===== PROVIDED RECORDS
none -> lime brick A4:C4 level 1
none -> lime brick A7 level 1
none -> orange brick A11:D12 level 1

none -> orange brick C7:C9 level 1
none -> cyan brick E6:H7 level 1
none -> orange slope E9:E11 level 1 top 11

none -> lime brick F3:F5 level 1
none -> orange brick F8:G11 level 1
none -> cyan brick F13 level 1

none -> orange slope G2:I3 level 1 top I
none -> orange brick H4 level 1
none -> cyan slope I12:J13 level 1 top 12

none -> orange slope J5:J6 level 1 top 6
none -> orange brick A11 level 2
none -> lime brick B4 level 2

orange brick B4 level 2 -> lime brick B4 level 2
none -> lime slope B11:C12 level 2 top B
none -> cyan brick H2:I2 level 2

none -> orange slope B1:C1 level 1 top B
==========
===== PROVIDED RECORDS
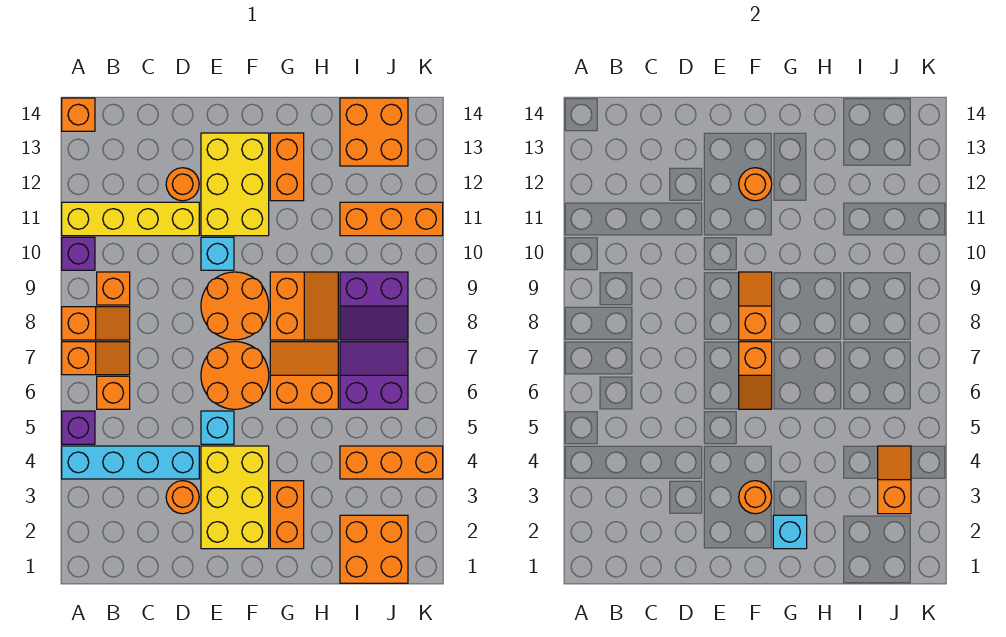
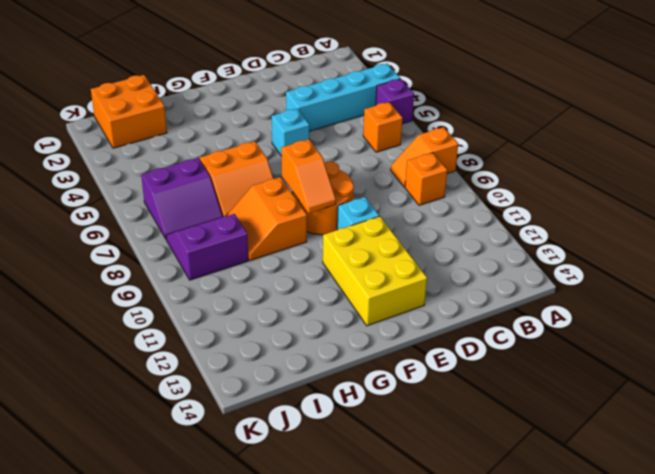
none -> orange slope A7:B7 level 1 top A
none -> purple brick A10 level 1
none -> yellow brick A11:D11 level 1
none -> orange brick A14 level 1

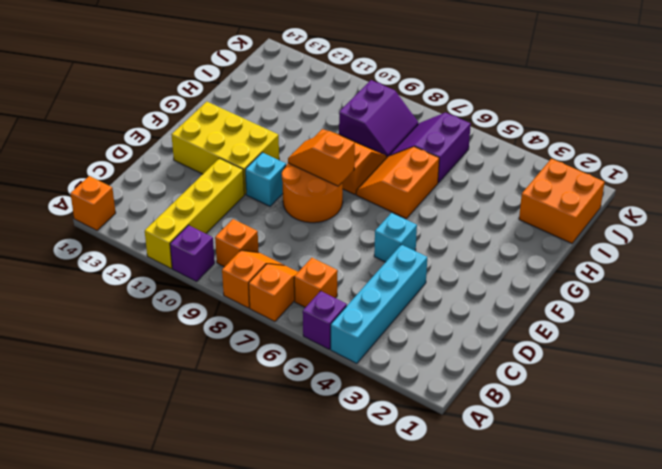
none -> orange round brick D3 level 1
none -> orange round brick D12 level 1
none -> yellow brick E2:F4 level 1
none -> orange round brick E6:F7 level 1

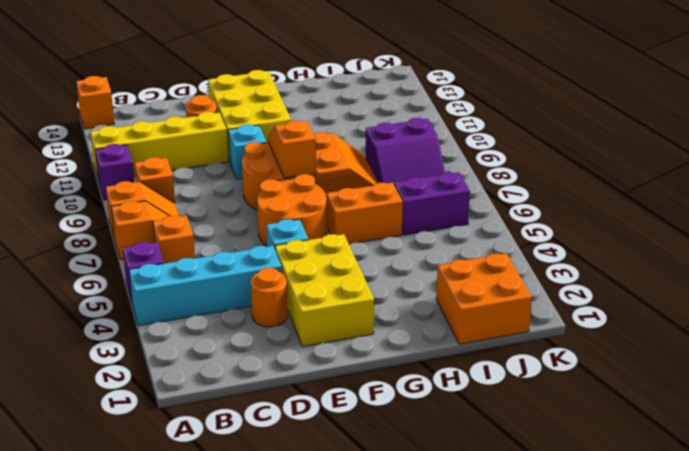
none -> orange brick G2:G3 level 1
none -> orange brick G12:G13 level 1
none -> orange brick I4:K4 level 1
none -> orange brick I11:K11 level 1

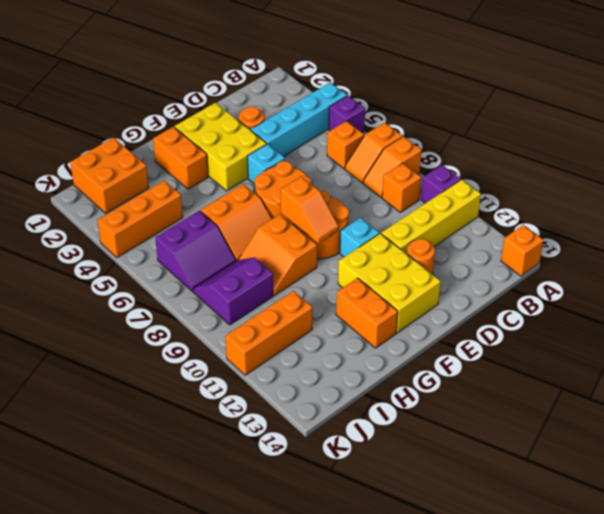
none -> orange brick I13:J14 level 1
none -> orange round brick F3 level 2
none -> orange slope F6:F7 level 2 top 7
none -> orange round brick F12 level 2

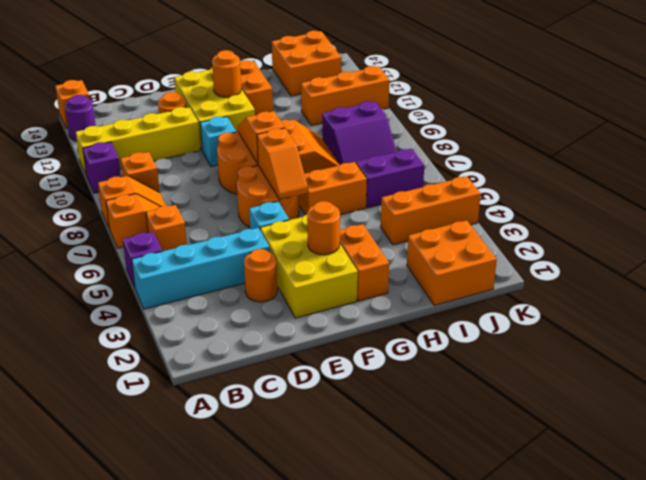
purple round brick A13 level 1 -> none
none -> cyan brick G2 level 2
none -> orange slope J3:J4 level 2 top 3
==========
## WORK REQUEST
Going by the data above, the answer is exactly the lines from the one holding "none -> orange brick G2:G3 level 1" to the one holding "none -> orange slope J3:J4 level 2 top 3", both kept, with the pictures left out.

## EXERCISE SOLUTION
none -> orange brick G2:G3 level 1
none -> orange brick G12:G13 level 1
none -> orange brick I4:K4 level 1
none -> orange brick I11:K11 level 1

none -> orange brick I13:J14 level 1
none -> orange round brick F3 level 2
none -> orange slope F6:F7 level 2 top 7
none -> orange round brick F12 level 2

purple round brick A13 level 1 -> none
none -> cyan brick G2 level 2
none -> orange slope J3:J4 level 2 top 3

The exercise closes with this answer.